• [ACTION ITEM] Beginning at the line that holds "pink_dumbbell (71 240", restate each line exactly through the final line of the records. Include both of those lines.

• [STUDY MATERIAL]
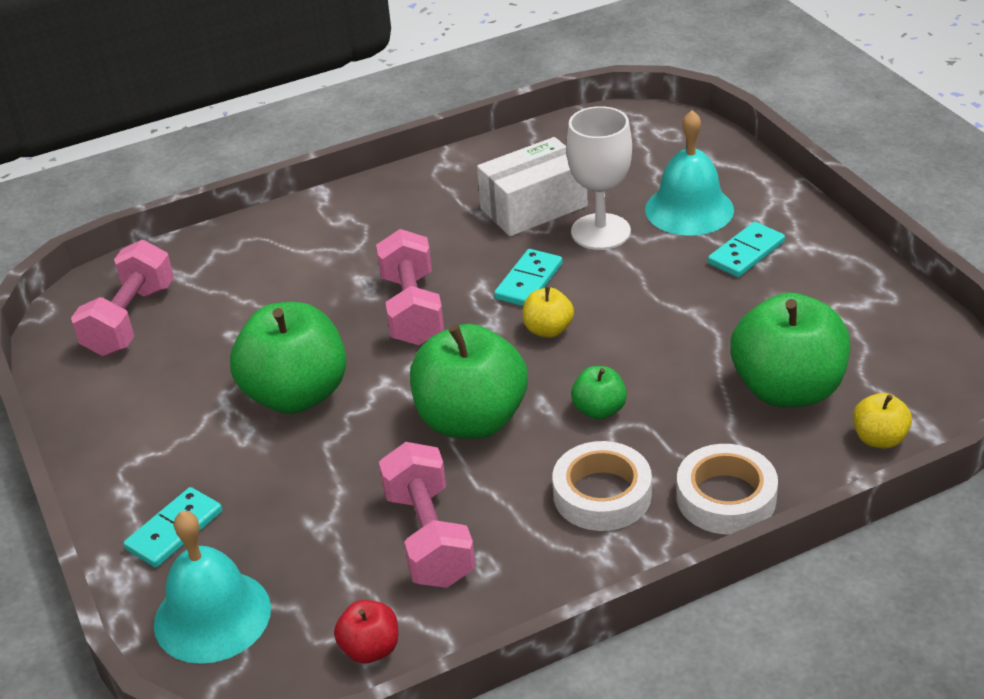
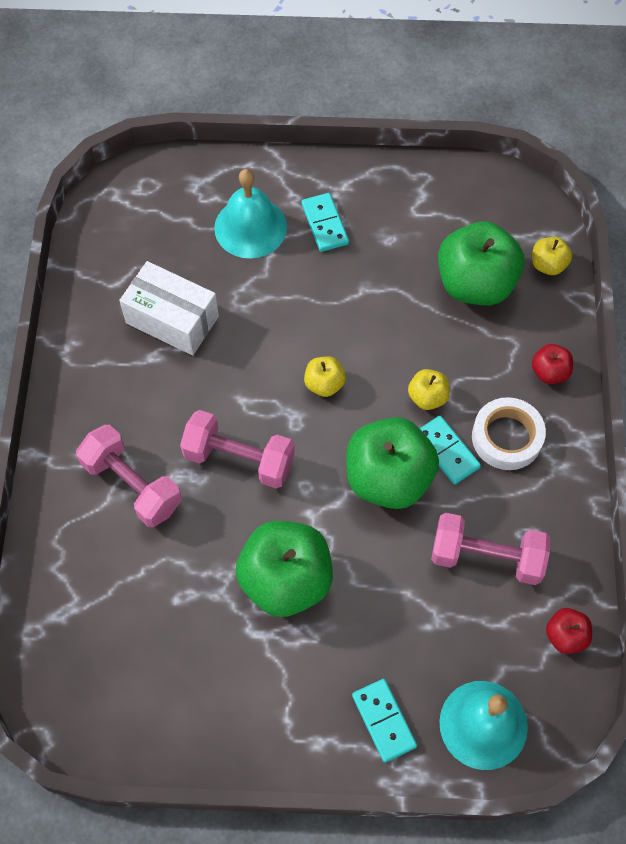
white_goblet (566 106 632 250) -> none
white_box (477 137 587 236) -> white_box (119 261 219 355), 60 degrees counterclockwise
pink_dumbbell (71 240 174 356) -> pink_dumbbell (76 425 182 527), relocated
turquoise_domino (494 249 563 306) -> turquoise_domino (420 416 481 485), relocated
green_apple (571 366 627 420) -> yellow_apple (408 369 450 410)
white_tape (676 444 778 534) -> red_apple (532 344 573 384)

• [ANSWER]
pink_dumbbell (71 240 174 356) -> pink_dumbbell (76 425 182 527), relocated
turquoise_domino (494 249 563 306) -> turquoise_domino (420 416 481 485), relocated
green_apple (571 366 627 420) -> yellow_apple (408 369 450 410)
white_tape (676 444 778 534) -> red_apple (532 344 573 384)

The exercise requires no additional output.